(Beginning of Records supplied)
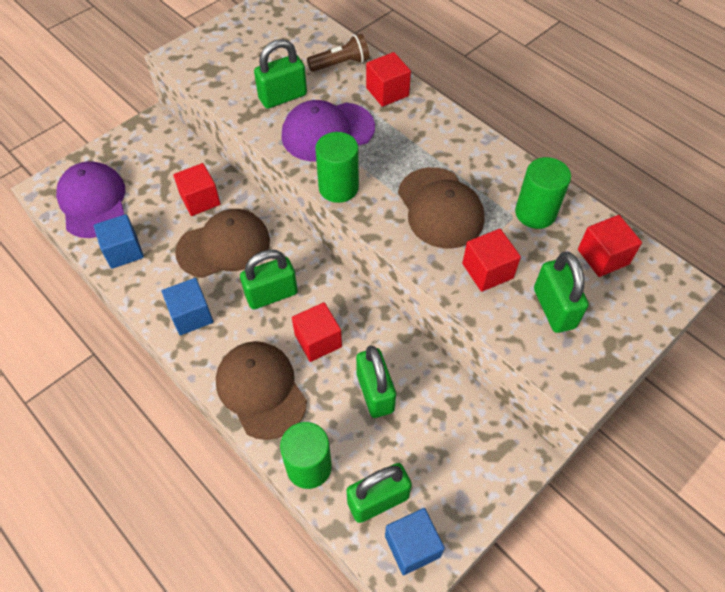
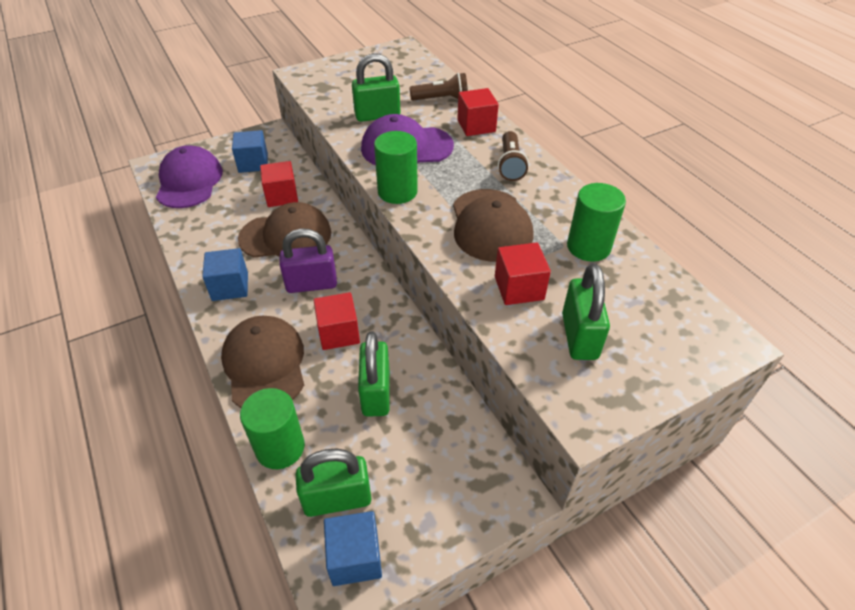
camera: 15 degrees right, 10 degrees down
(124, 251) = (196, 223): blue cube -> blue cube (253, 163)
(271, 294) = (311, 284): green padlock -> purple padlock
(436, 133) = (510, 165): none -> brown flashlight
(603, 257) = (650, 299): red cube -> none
(End of Records supplied)
What you need to do
With the entries above as the source, set down exactly the lines from the one holding "(436, 133) = (510, 165): none" through the last line, both ends included.

Response area
(436, 133) = (510, 165): none -> brown flashlight
(603, 257) = (650, 299): red cube -> none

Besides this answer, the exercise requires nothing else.